**TASK INSTRUCTIONS**
Reproduce each line from the records that holds "none".

**DATA EXTRACT**
# # # # # # #
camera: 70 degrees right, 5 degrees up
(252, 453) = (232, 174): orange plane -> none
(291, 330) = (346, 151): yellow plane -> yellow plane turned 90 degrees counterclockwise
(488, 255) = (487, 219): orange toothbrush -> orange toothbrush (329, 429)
# # # # # # #
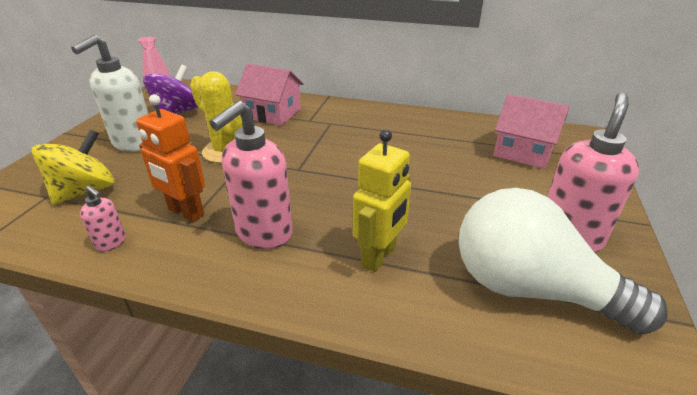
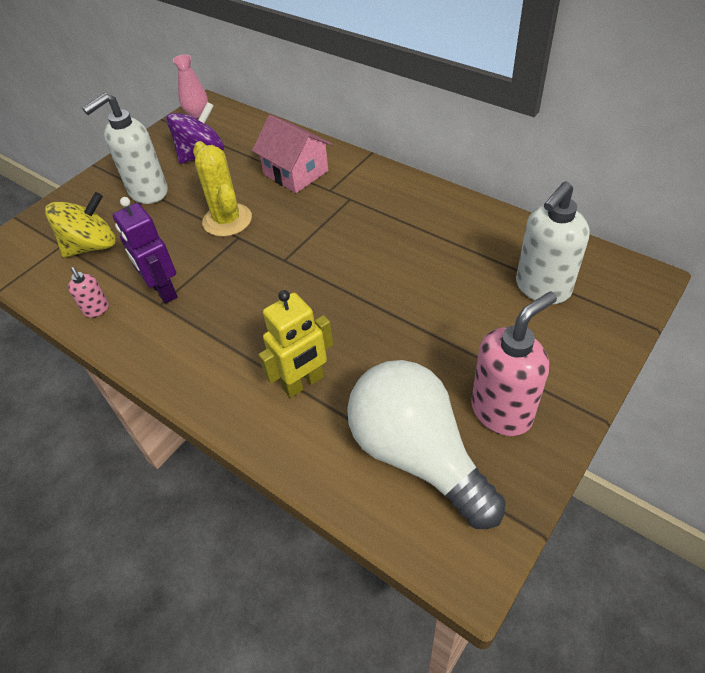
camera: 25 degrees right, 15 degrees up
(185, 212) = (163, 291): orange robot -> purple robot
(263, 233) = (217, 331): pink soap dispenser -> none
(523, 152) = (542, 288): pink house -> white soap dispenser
# # # # # # #
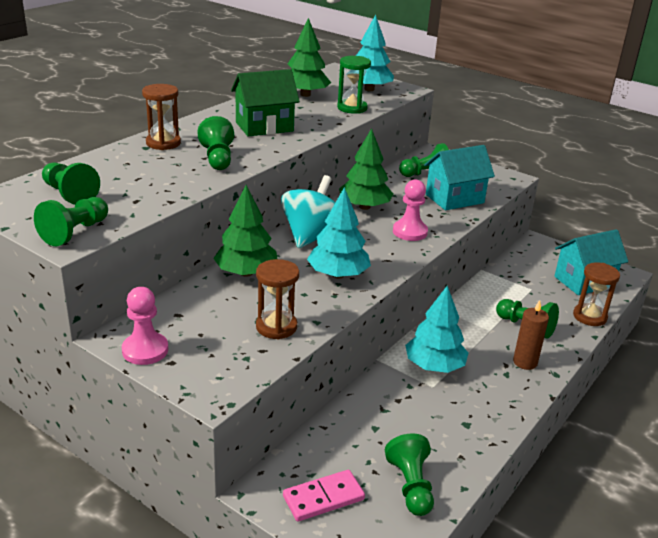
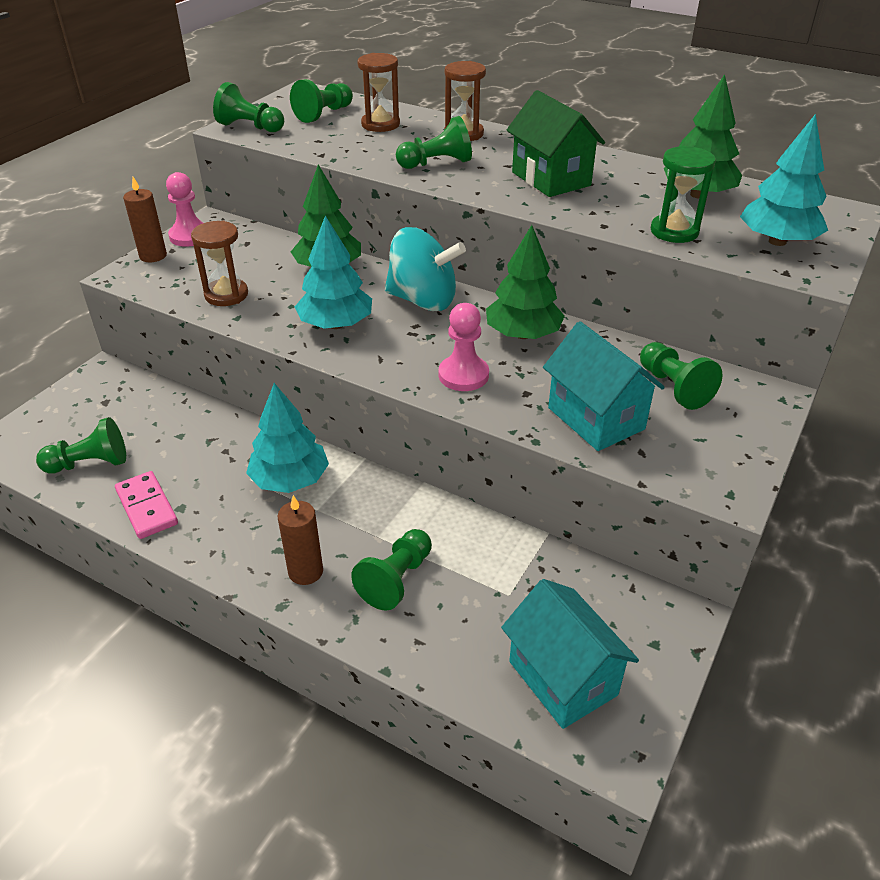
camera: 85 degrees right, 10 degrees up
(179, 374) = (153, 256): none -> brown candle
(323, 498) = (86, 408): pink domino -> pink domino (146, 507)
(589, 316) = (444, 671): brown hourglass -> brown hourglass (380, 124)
# # # # # # #
**OUTPUT OF THE TASK**
(252, 453) = (232, 174): orange plane -> none
(263, 233) = (217, 331): pink soap dispenser -> none
(179, 374) = (153, 256): none -> brown candle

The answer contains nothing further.